**Exercise directions**
Everything from the line with "(1040, 348) = (388, 502): grey" down to the line with "(439, 347) = (532, 243): none" below must be printed exactly, those two lines included. Exclude pictures.

**Available data**
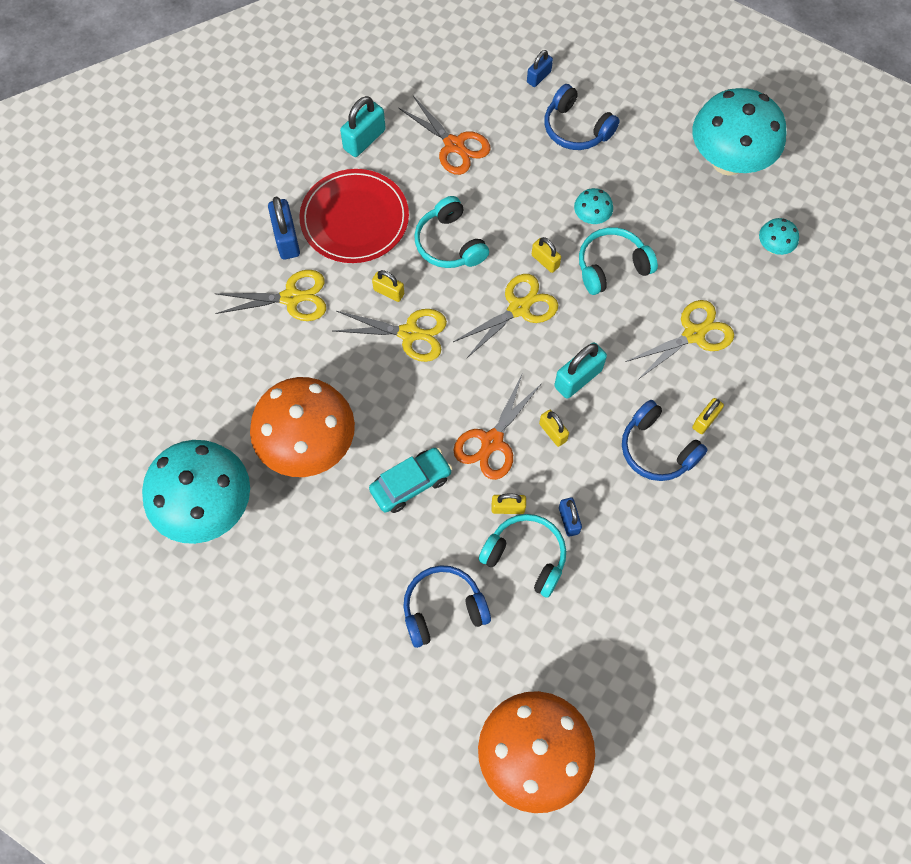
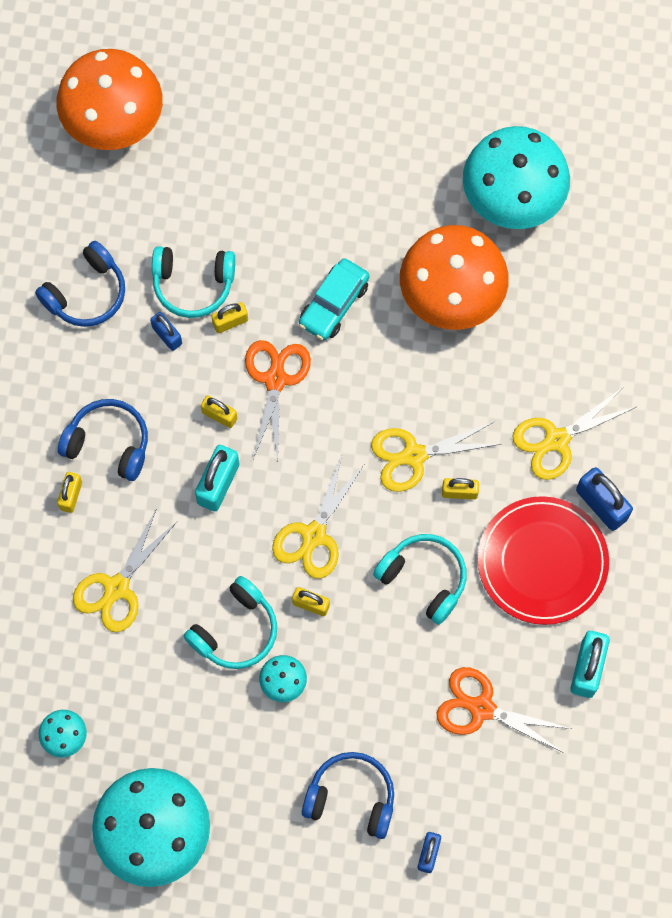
camera: 155 degrees right, 5 degrees up
(443, 609) = (247, 206): blue headphones -> blue headphones (86, 293)

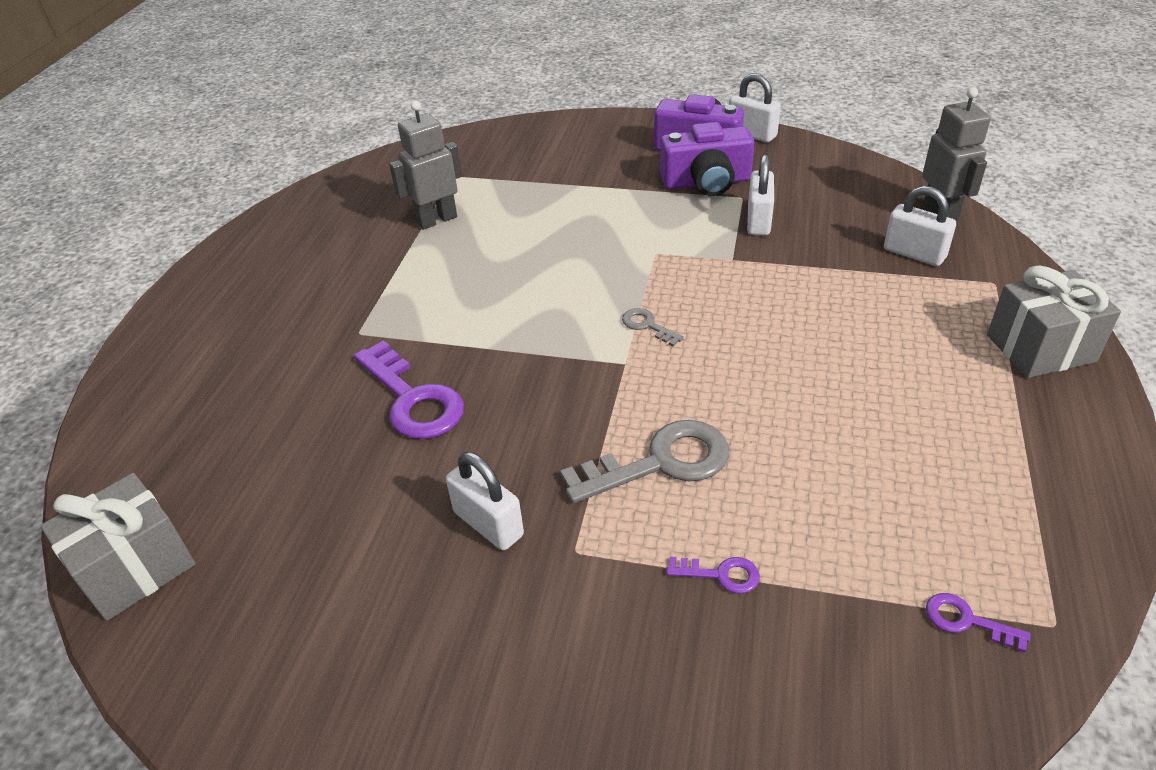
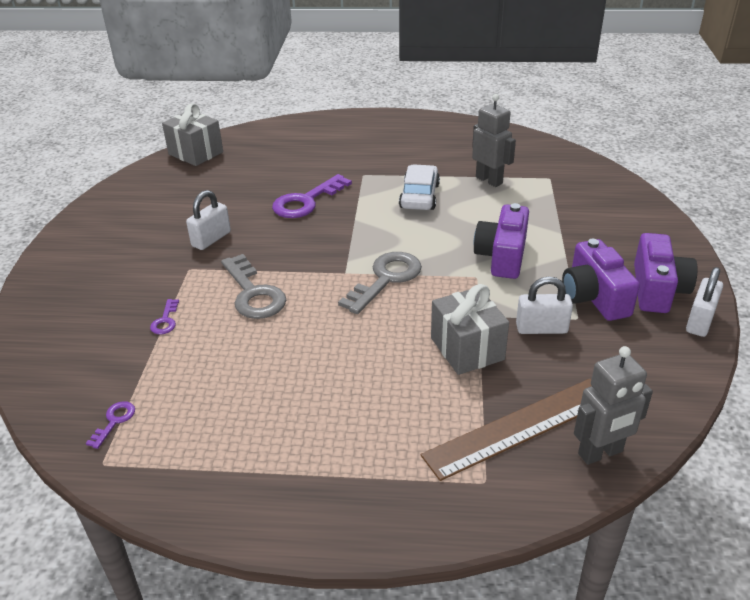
camera: 80 degrees right, 5 degrees down
(450, 282) = (419, 196): none -> white car
(617, 230) = (502, 256): none -> purple camera
(647, 325) = (386, 279): grey key -> grey key, size x2.11
(914, 253) = (519, 427): white padlock -> brown ruler
(1040, 348) = (388, 502): grey gift -> grey gift (467, 349)

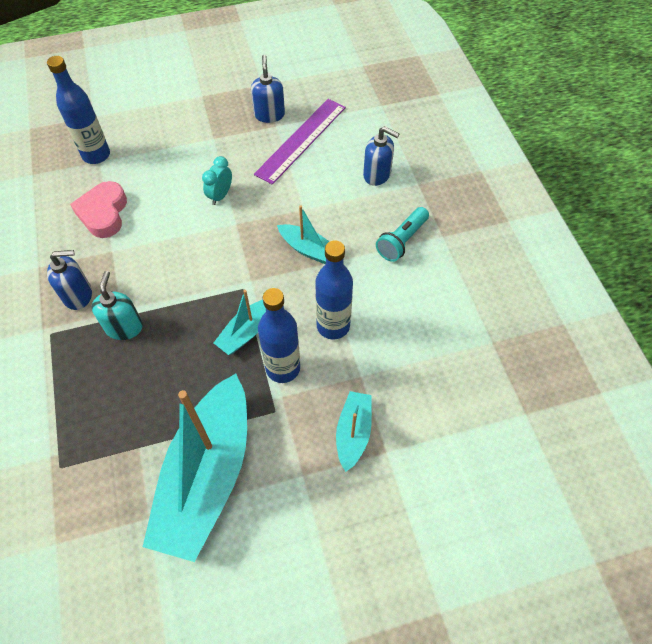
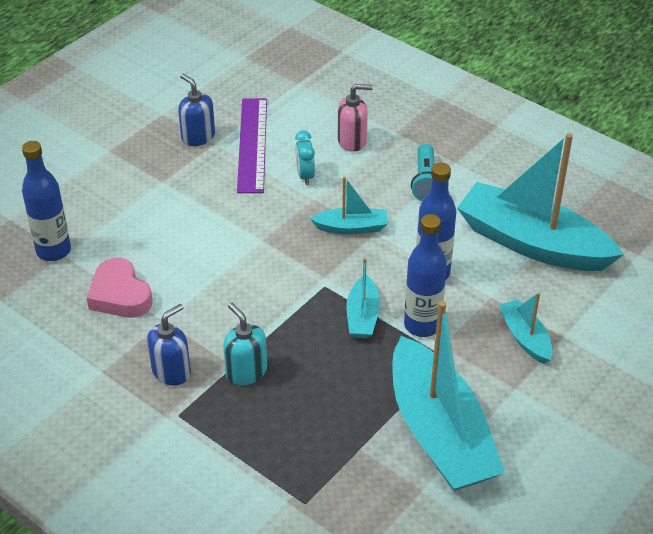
camera: 35 degrees left, 15 degrees down
(220, 195) = (223, 225): turquoise clock -> turquoise clock (305, 176)
(377, 175) = (352, 141): blue soap dispenser -> pink soap dispenser
(439, 347) = (532, 243): none -> turquoise boat

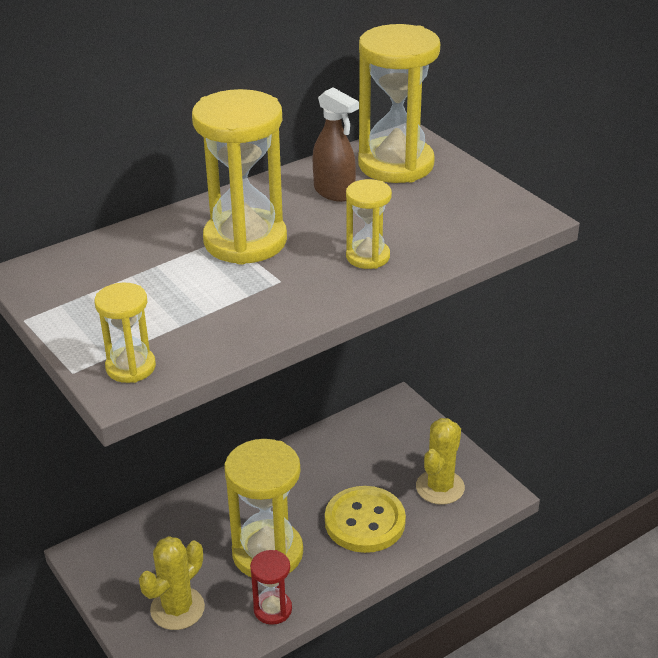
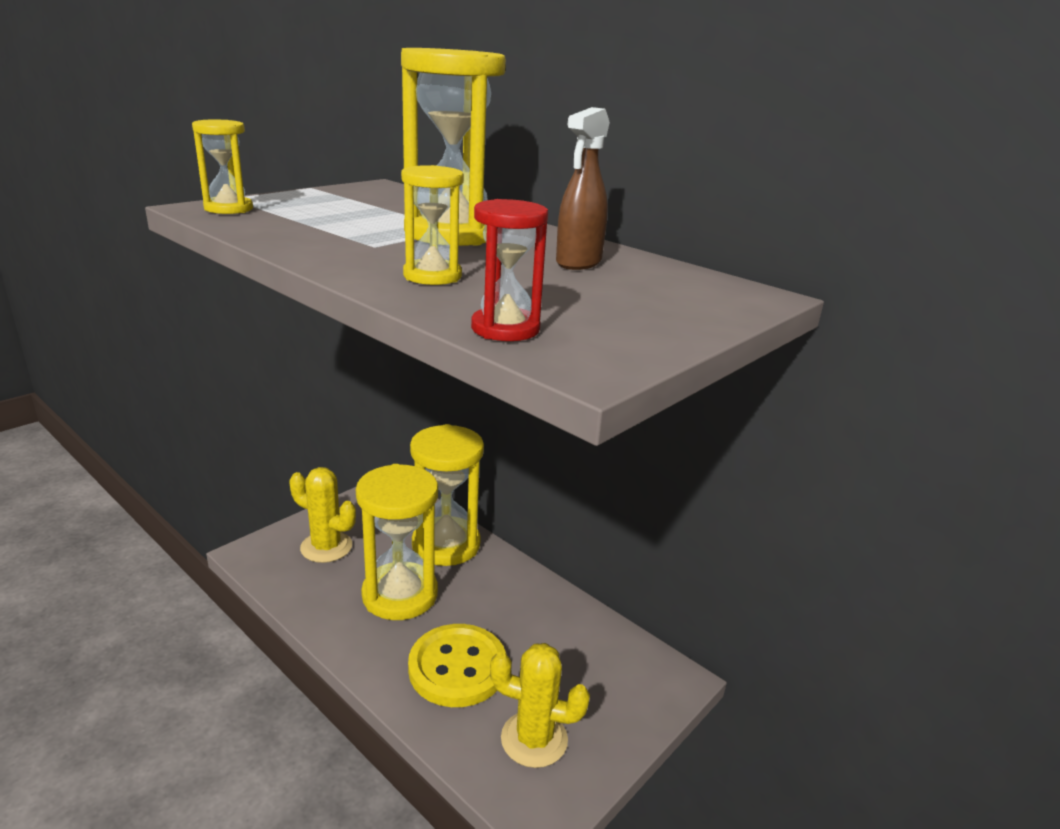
camera: 75 degrees right, 10 degrees down
(272, 609) = (323, 608): red hourglass -> red hourglass (505, 329)
(396, 164) = (677, 288): yellow hourglass -> yellow hourglass (446, 545)

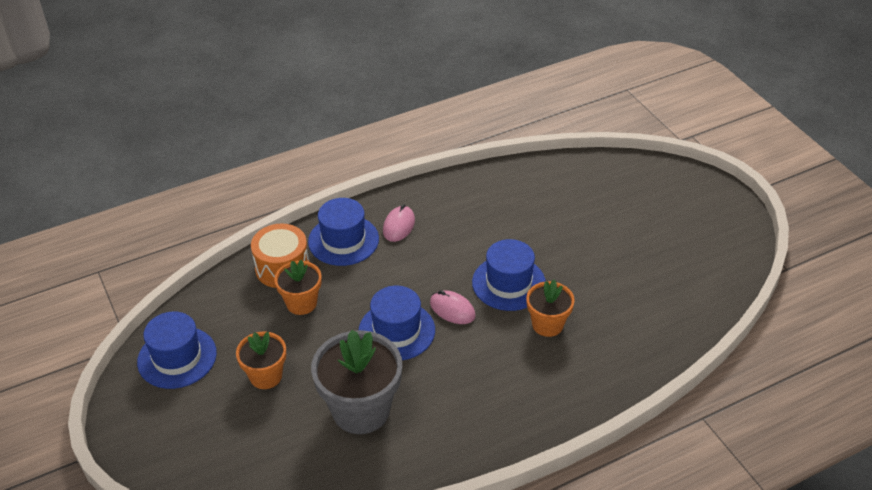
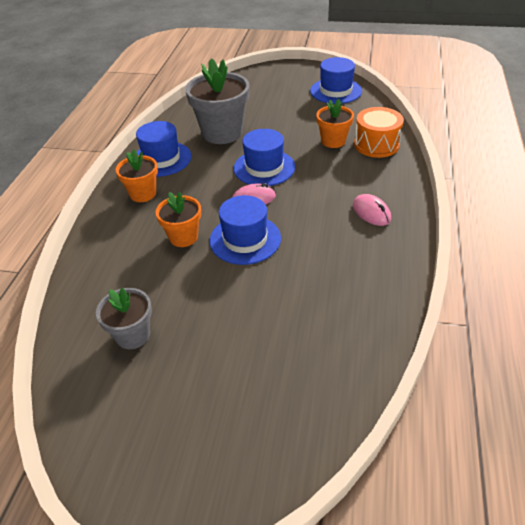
camera: 130 degrees right, 0 degrees up
(266, 376) = (287, 112): orange flower pot -> orange flower pot (143, 194)
(343, 240) = (380, 179): blue hat -> blue hat (161, 159)
(662, 283) = (133, 335): none -> grey flower pot

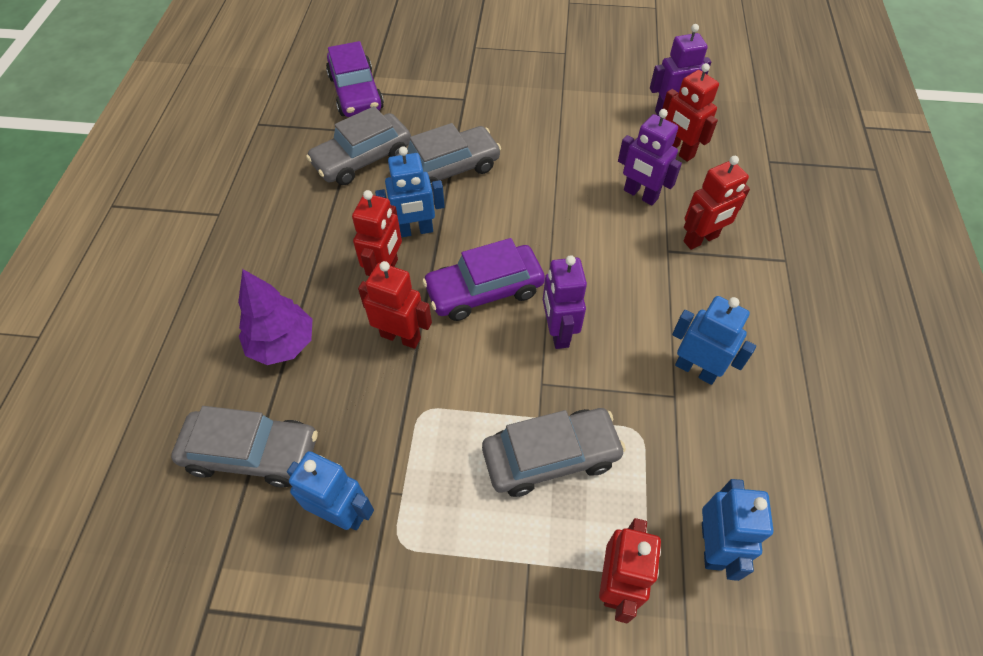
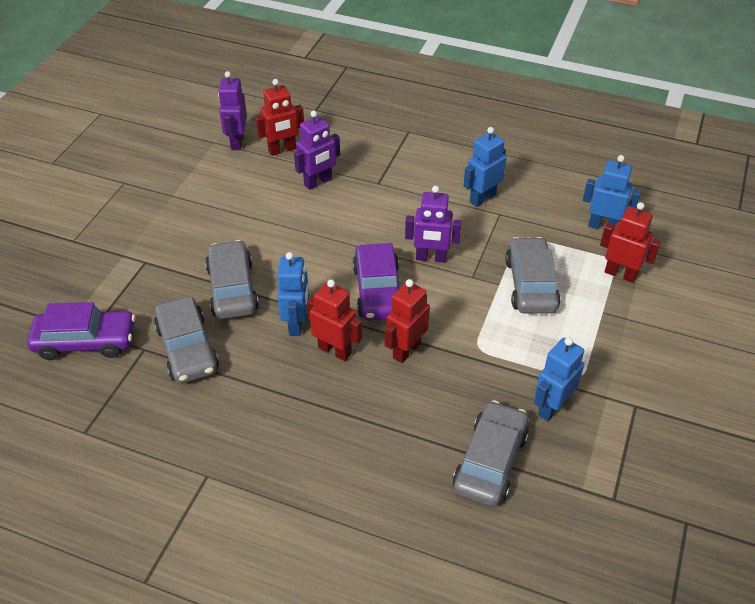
camera: 75 degrees left, 10 degrees down
(283, 344) = (388, 432): purple tree -> none
(701, 239) = (374, 164): red robot -> none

**Reply to the exercise**
(1040, 348) = (388, 502): grey gift -> grey gift (467, 349)

camera: 35 degrees left, 15 degrees down
(220, 195) = (223, 225): turquoise clock -> turquoise clock (305, 176)
(377, 175) = (352, 141): blue soap dispenser -> pink soap dispenser
(439, 347) = (532, 243): none -> turquoise boat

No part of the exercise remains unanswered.